**SHORT EXERCISE:**
Render the listing below as a JSON list of strings, with one string per line and blank lines omitted.

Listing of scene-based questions
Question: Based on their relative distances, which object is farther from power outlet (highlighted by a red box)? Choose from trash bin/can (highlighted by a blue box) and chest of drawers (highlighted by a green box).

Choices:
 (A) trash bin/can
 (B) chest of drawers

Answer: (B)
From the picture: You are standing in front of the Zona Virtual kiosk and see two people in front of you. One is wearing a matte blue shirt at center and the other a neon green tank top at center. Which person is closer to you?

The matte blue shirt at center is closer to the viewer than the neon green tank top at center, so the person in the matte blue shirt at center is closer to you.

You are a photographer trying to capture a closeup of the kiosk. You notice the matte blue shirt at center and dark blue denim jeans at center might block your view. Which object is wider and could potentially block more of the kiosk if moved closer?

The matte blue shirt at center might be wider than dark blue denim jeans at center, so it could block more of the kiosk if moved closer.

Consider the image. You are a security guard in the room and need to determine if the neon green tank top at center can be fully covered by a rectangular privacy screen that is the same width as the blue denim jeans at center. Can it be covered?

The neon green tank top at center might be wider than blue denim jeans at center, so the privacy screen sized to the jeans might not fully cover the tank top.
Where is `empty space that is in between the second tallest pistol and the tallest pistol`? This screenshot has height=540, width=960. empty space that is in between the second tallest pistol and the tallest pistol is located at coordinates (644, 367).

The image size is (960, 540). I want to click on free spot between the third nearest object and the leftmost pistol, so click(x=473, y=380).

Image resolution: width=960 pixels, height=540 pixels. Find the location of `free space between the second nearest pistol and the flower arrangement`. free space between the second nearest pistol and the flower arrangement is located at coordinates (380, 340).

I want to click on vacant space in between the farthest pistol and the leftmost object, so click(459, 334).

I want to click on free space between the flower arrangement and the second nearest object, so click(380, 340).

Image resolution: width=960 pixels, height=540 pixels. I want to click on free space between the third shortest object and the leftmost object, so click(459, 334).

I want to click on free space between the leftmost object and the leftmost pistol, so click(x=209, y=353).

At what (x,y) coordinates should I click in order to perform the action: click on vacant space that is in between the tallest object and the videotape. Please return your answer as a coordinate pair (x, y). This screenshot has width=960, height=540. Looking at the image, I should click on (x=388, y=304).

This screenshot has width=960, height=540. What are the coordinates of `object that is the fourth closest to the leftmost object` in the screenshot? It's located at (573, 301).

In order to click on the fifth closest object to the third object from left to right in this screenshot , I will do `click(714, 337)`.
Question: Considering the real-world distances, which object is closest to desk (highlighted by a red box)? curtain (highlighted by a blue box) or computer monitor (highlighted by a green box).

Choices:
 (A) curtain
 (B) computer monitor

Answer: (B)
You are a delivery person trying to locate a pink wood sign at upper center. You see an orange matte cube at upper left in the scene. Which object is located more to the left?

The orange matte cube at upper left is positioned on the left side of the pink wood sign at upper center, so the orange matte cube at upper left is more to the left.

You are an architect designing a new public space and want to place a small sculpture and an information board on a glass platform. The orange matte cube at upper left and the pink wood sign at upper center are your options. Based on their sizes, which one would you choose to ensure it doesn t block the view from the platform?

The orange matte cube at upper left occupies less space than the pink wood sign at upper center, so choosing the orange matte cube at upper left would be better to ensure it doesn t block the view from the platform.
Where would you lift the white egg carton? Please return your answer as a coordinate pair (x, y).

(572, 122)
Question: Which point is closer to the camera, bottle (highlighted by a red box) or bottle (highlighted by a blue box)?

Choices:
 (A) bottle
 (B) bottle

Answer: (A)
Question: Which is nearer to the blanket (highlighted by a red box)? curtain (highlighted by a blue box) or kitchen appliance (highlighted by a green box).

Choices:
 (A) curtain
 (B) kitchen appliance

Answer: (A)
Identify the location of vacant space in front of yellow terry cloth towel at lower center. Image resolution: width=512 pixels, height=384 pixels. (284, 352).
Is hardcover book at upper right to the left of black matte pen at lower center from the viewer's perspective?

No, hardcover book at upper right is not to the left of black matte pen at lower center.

**ANSWER FOR THE TASK:**
[
  "Question: Based on their relative distances, which object is farther from power outlet (highlighted by a red box)? Choose from trash bin/can (highlighted by a blue box) and chest of drawers (highlighted by a green box).",
  "Choices:",
  " (A) trash bin/can",
  " (B) chest of drawers",
  "Answer: (B)",
  "From the picture: You are standing in front of the Zona Virtual kiosk and see two people in front of you. One is wearing a matte blue shirt at center and the other a neon green tank top at center. Which person is closer to you?",
  "The matte blue shirt at center is closer to the viewer than the neon green tank top at center, so the person in the matte blue shirt at center is closer to you.",
  "You are a photographer trying to capture a closeup of the kiosk. You notice the matte blue shirt at center and dark blue denim jeans at center might block your view. Which object is wider and could potentially block more of the kiosk if moved closer?",
  "The matte blue shirt at center might be wider than dark blue denim jeans at center, so it could block more of the kiosk if moved closer.",
  "Consider the image. You are a security guard in the room and need to determine if the neon green tank top at center can be fully covered by a rectangular privacy screen that is the same width as the blue denim jeans at center. Can it be covered?",
  "The neon green tank top at center might be wider than blue denim jeans at center, so the privacy screen sized to the jeans might not fully cover the tank top.",
  "Where is `empty space that is in between the second tallest pistol and the tallest pistol`? This screenshot has height=540, width=960. empty space that is in between the second tallest pistol and the tallest pistol is located at coordinates (644, 367).",
  "The image size is (960, 540). I want to click on free spot between the third nearest object and the leftmost pistol, so click(x=473, y=380).",
  "Image resolution: width=960 pixels, height=540 pixels. Find the location of `free space between the second nearest pistol and the flower arrangement`. free space between the second nearest pistol and the flower arrangement is located at coordinates (380, 340).",
  "I want to click on vacant space in between the farthest pistol and the leftmost object, so click(459, 334).",
  "I want to click on free space between the flower arrangement and the second nearest object, so click(380, 340).",
  "Image resolution: width=960 pixels, height=540 pixels. I want to click on free space between the third shortest object and the leftmost object, so click(459, 334).",
  "I want to click on free space between the leftmost object and the leftmost pistol, so click(x=209, y=353).",
  "At what (x,y) coordinates should I click in order to perform the action: click on vacant space that is in between the tallest object and the videotape. Please return your answer as a coordinate pair (x, y). This screenshot has width=960, height=540. Looking at the image, I should click on (x=388, y=304).",
  "This screenshot has width=960, height=540. What are the coordinates of `object that is the fourth closest to the leftmost object` in the screenshot? It's located at (573, 301).",
  "In order to click on the fifth closest object to the third object from left to right in this screenshot , I will do `click(714, 337)`.",
  "Question: Considering the real-world distances, which object is closest to desk (highlighted by a red box)? curtain (highlighted by a blue box) or computer monitor (highlighted by a green box).",
  "Choices:",
  " (A) curtain",
  " (B) computer monitor",
  "Answer: (B)",
  "You are a delivery person trying to locate a pink wood sign at upper center. You see an orange matte cube at upper left in the scene. Which object is located more to the left?",
  "The orange matte cube at upper left is positioned on the left side of the pink wood sign at upper center, so the orange matte cube at upper left is more to the left.",
  "You are an architect designing a new public space and want to place a small sculpture and an information board on a glass platform. The orange matte cube at upper left and the pink wood sign at upper center are your options. Based on their sizes, which one would you choose to ensure it doesn t block the view from the platform?",
  "The orange matte cube at upper left occupies less space than the pink wood sign at upper center, so choosing the orange matte cube at upper left would be better to ensure it doesn t block the view from the platform.",
  "Where would you lift the white egg carton? Please return your answer as a coordinate pair (x, y).",
  "(572, 122)",
  "Question: Which point is closer to the camera, bottle (highlighted by a red box) or bottle (highlighted by a blue box)?",
  "Choices:",
  " (A) bottle",
  " (B) bottle",
  "Answer: (A)",
  "Question: Which is nearer to the blanket (highlighted by a red box)? curtain (highlighted by a blue box) or kitchen appliance (highlighted by a green box).",
  "Choices:",
  " (A) curtain",
  " (B) kitchen appliance",
  "Answer: (A)",
  "Identify the location of vacant space in front of yellow terry cloth towel at lower center. Image resolution: width=512 pixels, height=384 pixels. (284, 352).",
  "Is hardcover book at upper right to the left of black matte pen at lower center from the viewer's perspective?",
  "No, hardcover book at upper right is not to the left of black matte pen at lower center."
]